● **DATA UNDER STUDY**:
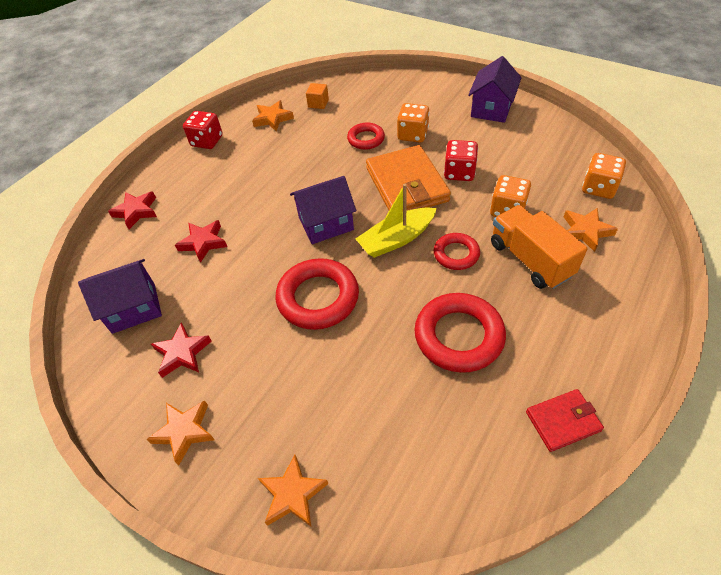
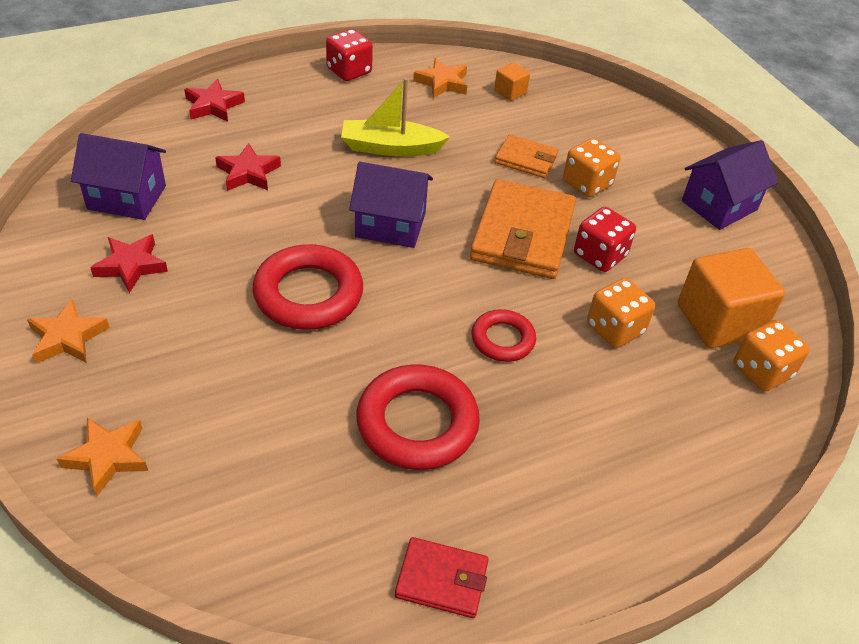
camera: 25 degrees right, 5 degrees down
red ring [347,123,385,150] -> orange wallet [495,134,559,178]
yellow boat [356,184,437,258] -> yellow boat moved to [341,78,450,157]
orange truck [491,205,588,289] -> none
orange star [564,208,618,252] -> none
none -> orange cube [678,248,785,348]

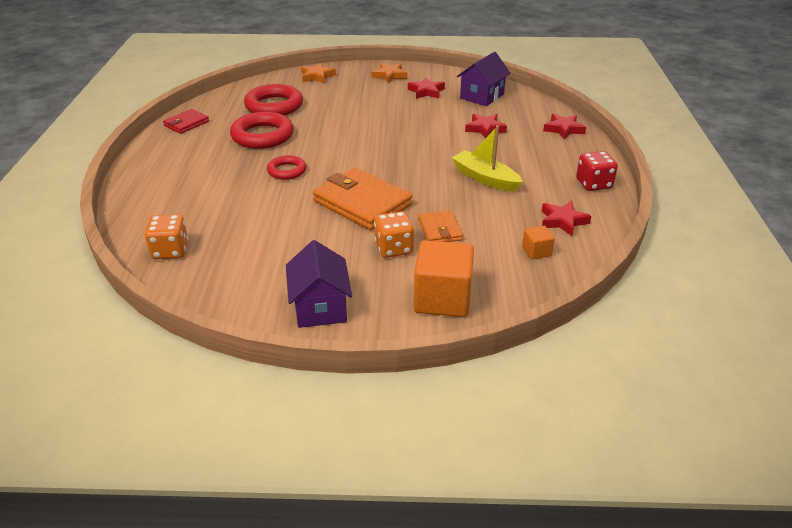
camera: 120 degrees right, 10 degrees down
red ring [252,244,363,330] -> red ring moved to [244,84,303,116]
yellow boat [341,78,450,157] -> yellow boat turned 75 degrees counterclockwise [452,126,523,192]
purple house [349,162,433,248] -> none
orange star [413,58,467,98] -> red star [542,201,591,236]
orange wallet [495,134,559,178] -> orange wallet turned 60 degrees counterclockwise [418,210,463,242]
red dice [574,207,636,272] -> none
orange dice [587,278,655,348] -> none
orange cube [678,248,785,348] -> orange cube moved to [414,240,474,317]

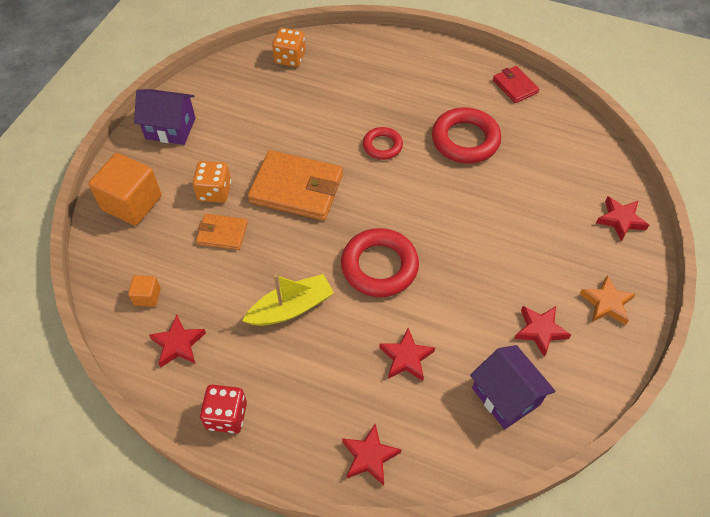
camera: 110 degrees right, 20 degrees up
red ring [244,84,303,116] -> red ring moved to [341,228,419,297]
orange star [301,63,336,84] -> red star [596,196,649,241]
orange wallet [313,168,413,230] -> orange wallet turned 45 degrees clockwise [248,150,343,221]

● **GOAL OF THE EXERCISE**:
Each line in which the string "cube" is found must be copied from the data.

● **ANSWER AREA**:
none -> orange cube [678,248,785,348]
orange cube [678,248,785,348] -> orange cube moved to [414,240,474,317]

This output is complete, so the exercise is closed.